(DATA LISTING)
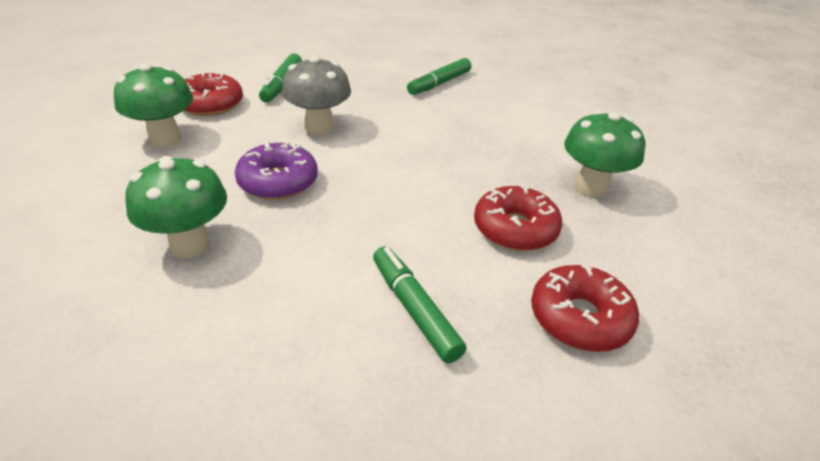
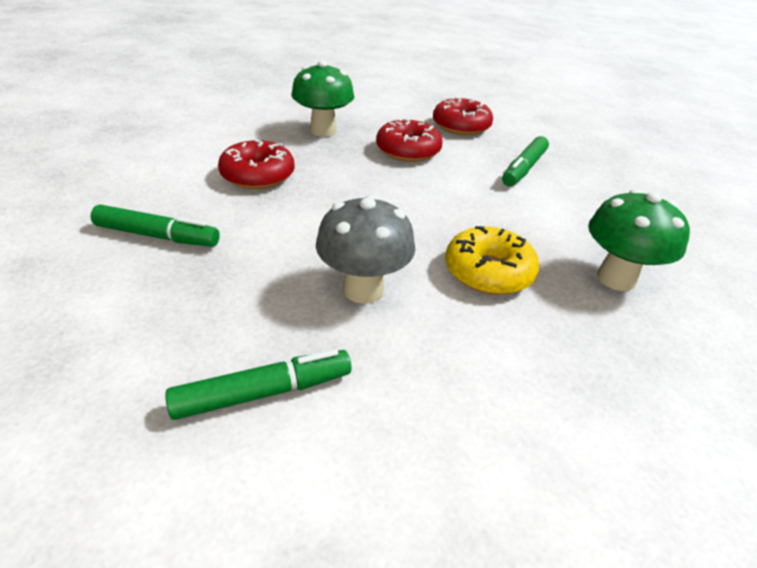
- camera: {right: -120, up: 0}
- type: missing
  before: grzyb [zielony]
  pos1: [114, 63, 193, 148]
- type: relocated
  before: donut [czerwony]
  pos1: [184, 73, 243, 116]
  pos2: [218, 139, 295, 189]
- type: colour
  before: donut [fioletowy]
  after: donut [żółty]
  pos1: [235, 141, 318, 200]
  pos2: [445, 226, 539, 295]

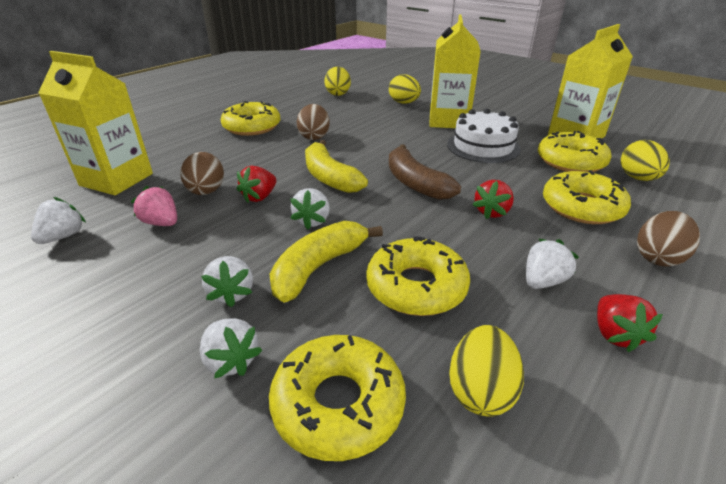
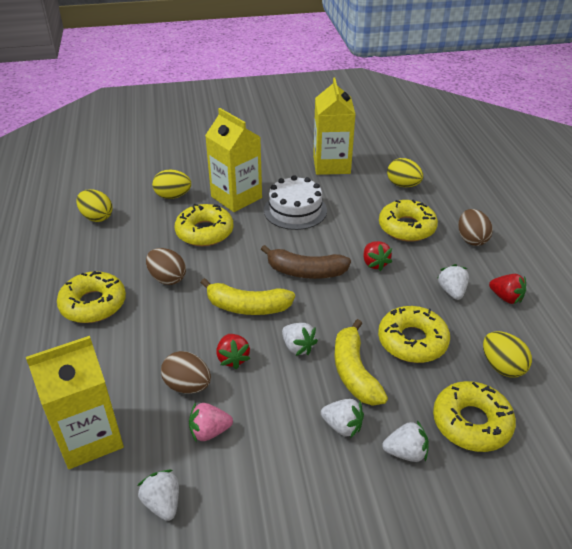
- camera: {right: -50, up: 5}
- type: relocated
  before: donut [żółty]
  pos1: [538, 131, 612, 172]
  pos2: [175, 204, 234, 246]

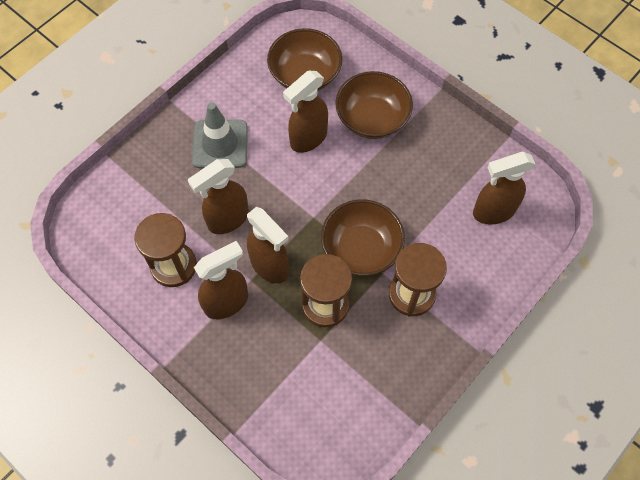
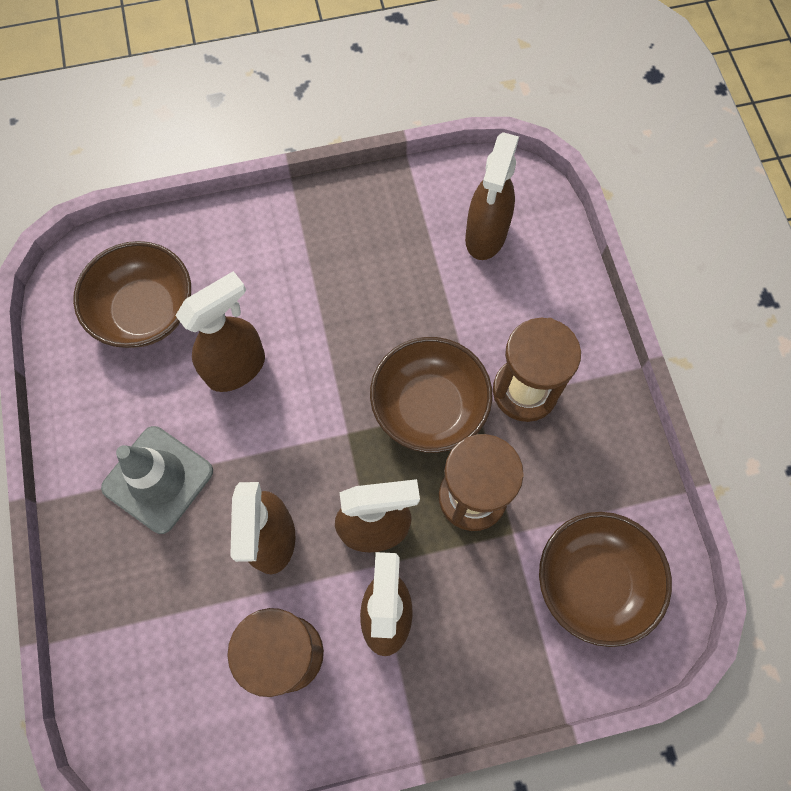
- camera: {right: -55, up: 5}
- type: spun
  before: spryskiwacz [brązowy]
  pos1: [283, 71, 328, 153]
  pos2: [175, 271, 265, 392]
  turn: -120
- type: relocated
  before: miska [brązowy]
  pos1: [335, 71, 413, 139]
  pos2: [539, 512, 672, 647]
(End DATA LISTING)
(DATA LISTING)
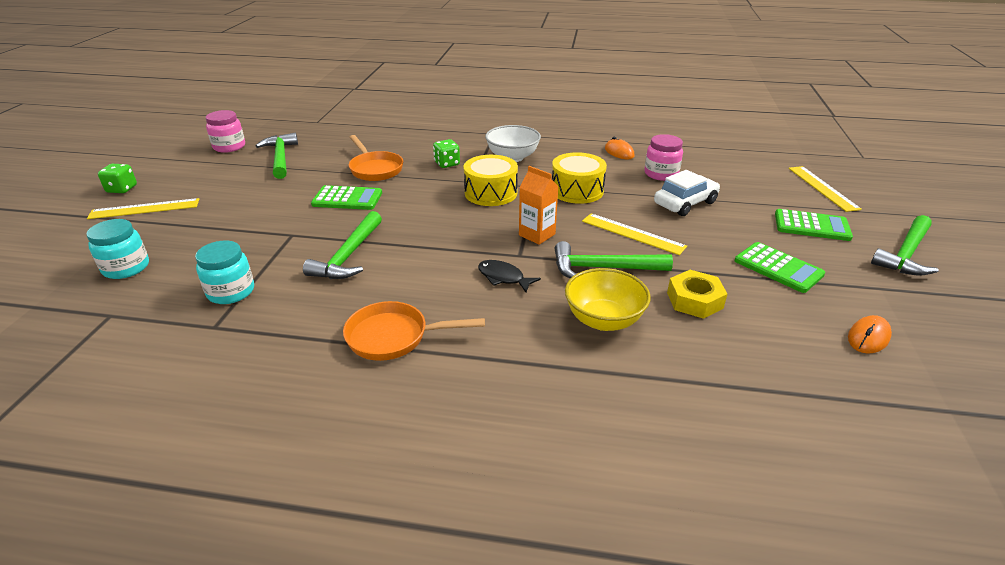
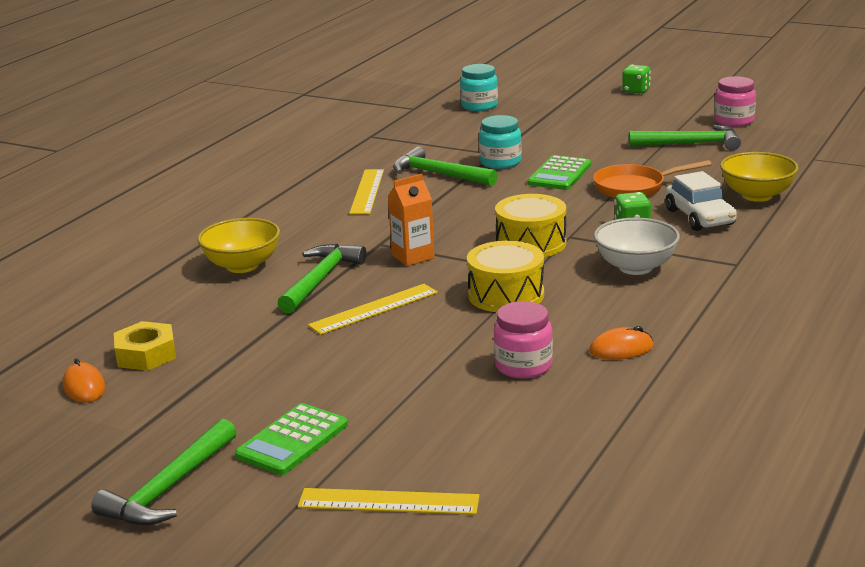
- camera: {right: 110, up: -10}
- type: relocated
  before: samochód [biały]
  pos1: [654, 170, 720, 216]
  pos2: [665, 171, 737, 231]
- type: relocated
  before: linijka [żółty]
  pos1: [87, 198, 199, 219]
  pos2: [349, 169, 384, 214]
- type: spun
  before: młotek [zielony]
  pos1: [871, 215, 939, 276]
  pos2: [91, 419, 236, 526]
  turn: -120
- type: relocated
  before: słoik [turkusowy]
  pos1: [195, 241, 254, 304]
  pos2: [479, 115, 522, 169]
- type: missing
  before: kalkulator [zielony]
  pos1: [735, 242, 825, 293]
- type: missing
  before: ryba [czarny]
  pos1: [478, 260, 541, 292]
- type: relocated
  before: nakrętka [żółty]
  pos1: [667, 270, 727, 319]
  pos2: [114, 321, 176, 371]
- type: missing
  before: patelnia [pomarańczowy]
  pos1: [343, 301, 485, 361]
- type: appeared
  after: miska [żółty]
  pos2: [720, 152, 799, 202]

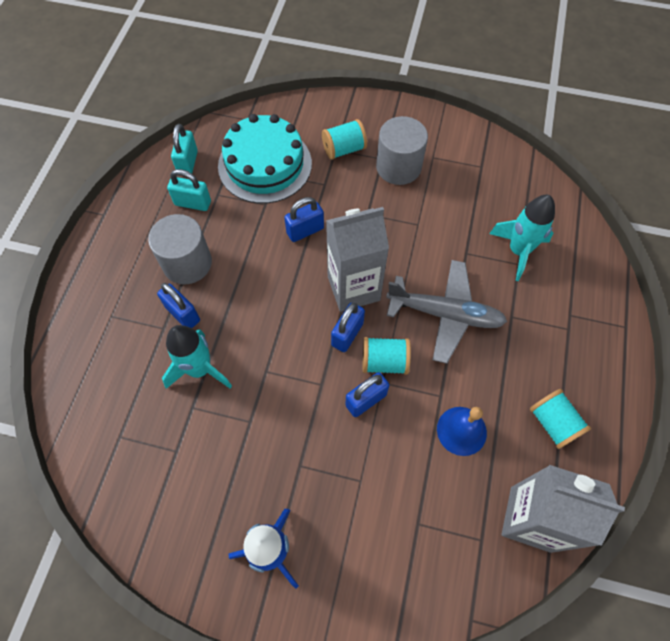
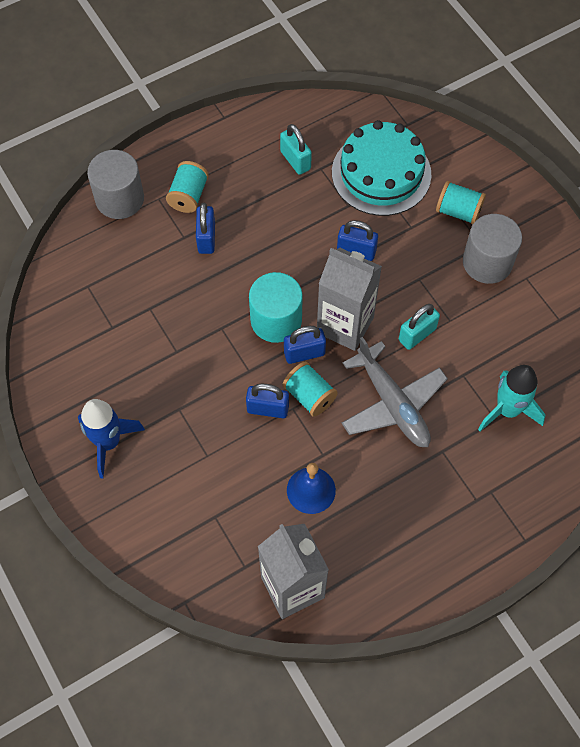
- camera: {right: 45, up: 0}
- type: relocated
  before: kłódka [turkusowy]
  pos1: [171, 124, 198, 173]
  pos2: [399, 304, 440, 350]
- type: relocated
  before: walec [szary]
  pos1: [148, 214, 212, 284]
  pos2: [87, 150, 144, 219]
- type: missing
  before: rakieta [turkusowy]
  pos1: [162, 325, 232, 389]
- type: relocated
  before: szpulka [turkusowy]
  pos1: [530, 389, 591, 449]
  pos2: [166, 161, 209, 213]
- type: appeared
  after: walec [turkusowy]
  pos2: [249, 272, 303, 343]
(End DATA LISTING)
§ **TASK BRIEF**: Whenever a line of the data holds the string "after", pick that line out.

§ **THE COMPLETED TASK**:
  after: donut [żółty]
  after: miska [żółty]
  after: walec [turkusowy]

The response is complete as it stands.